Render the data from its start through the line containing "road 3 (track): [(212,390),(217,355),(180,0)]", inclusive, as a Markdown table with the columns Row and Data line, numbering each row and leaving out blank lines and pictures.

= = = = = = =

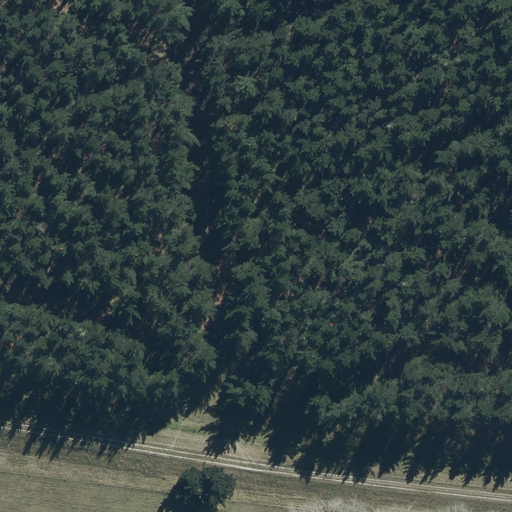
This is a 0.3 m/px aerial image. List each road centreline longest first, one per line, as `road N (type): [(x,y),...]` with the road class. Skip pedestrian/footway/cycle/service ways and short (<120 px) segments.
road 1 (track): [(511,437),(0,358)]
road 2 (track): [(0,412),(511,487)]
road 3 (track): [(212,390),(217,355),(180,0)]
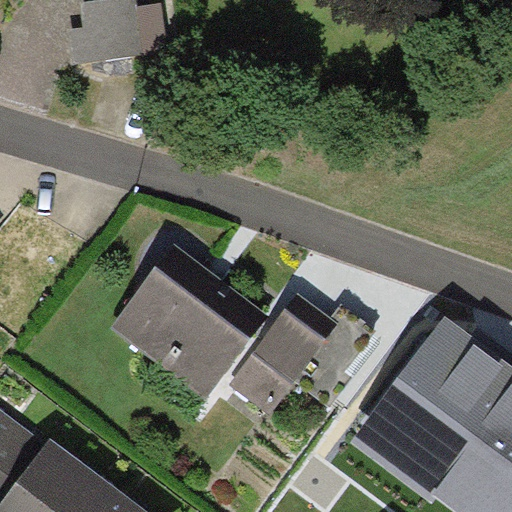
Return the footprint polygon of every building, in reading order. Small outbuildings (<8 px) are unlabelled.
[(136,0),(108,0),(81,4),(84,29),(70,31),(74,66),(144,57),(137,7),(136,0)] [(137,7),(144,57),(170,53),(164,4),(137,7)] [(214,276),(174,246),(112,329),(207,401),(225,377),(232,382),(277,323),(214,276)] [(298,296),(277,323),(232,382),(229,386),(269,416),(338,326),(298,296)] [(511,511),(511,358),(450,313),(355,441),(451,511),(511,511)] [(0,511),(49,445),(0,408),(0,511)] [(142,511),(53,442),(49,445),(0,511),(142,511)]
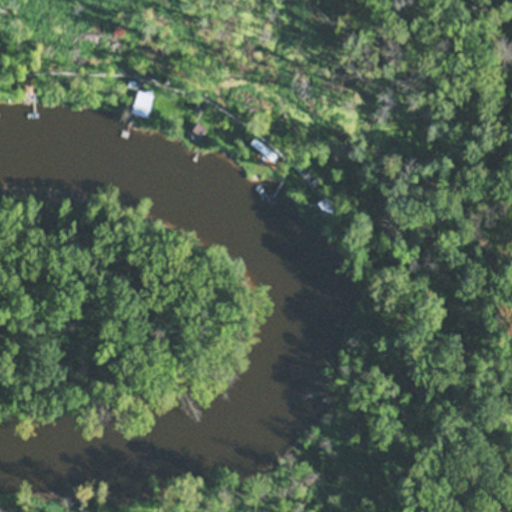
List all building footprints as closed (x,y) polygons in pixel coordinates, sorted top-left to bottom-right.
[(24,94),(23,78),(33,77),(34,93),(27,93),(28,94),(24,94)] [(153,91),(149,103),(151,104),(148,112),(131,108),(134,99),(135,99),(138,87),(153,91)] [(200,134),(190,129),(195,121),(205,126),(200,134)] [(267,167),(245,148),(250,143),(272,161),(267,167)] [(327,212),(318,199),(326,193),(335,206),(327,212)]
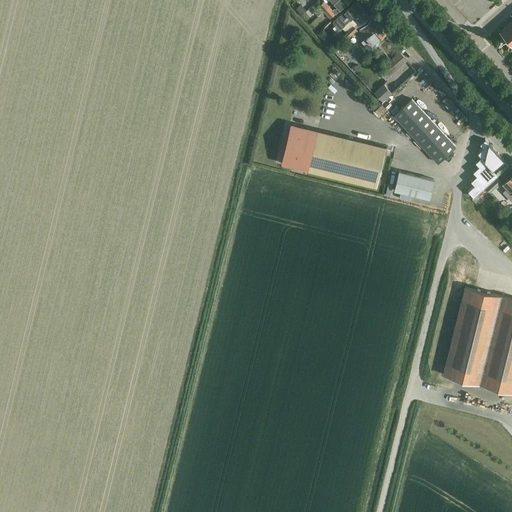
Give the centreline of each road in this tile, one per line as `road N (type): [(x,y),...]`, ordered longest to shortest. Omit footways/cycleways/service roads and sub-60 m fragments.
road 1 (unclassified): [(379,511),(476,116)]
road 2 (residential): [(476,116),(362,0)]
road 3 (residential): [(511,114),(404,0)]
road 4 (residential): [(403,0),(476,116)]
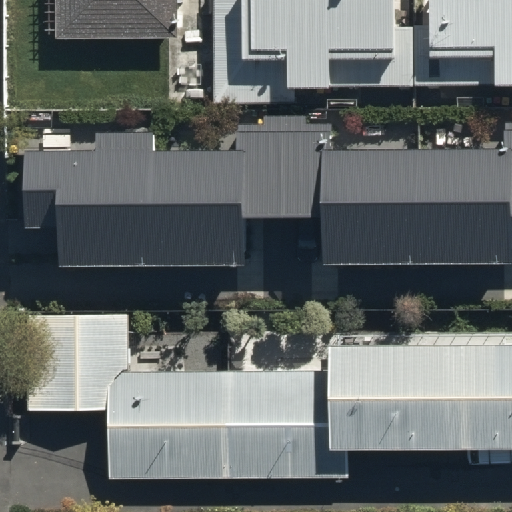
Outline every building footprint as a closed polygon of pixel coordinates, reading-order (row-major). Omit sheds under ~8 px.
[(51,0),(52,30),(177,29),(176,0),(51,0)] [(416,81),(414,14),(398,14),(397,0),(212,0),(213,100),(283,100),(283,81),(416,81)] [(414,14),(416,81),(511,81),(511,0),(423,0),(423,14),(414,14)] [(235,145),(30,148),(31,213),(59,212),(59,264),(238,261),(237,209),(316,208),(316,260),(505,257),(504,205),(511,204),(511,114),(497,115),(498,140),(329,142),(329,117),(234,118),(235,145)] [(44,313),(43,404),(107,404),(107,471),(347,474),(347,439),(511,441),(511,330),(328,328),(328,369),(128,366),(129,314),(44,313)]
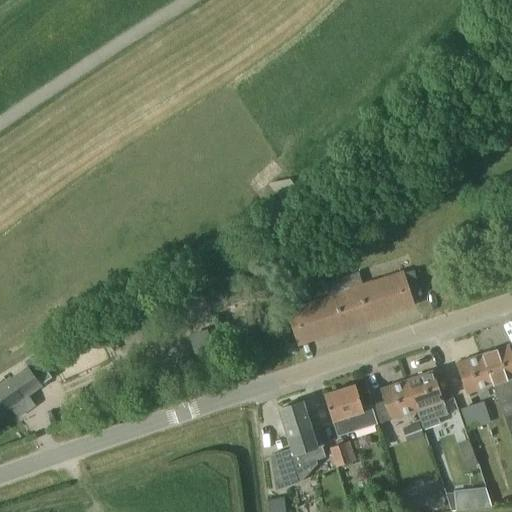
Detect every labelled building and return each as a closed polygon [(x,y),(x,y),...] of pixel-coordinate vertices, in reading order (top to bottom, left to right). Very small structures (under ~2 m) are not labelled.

= = = = = = =

EXERCISE OUTPUT:
| Row | Data line |
|---|---|
| 1 | This is a 0.3 m/px aerial image. List each road centreline longest first, one per line, as `road N (type): [(x,y),...]` with the road class. Skip pedestrian/footway/cycle/service ways and short (<120 px) segments. |
| 2 | road 1 (track): [(511,437),(0,358)] |
| 3 | road 2 (track): [(0,412),(511,487)] |
| 4 | road 3 (track): [(212,390),(217,355),(180,0)] |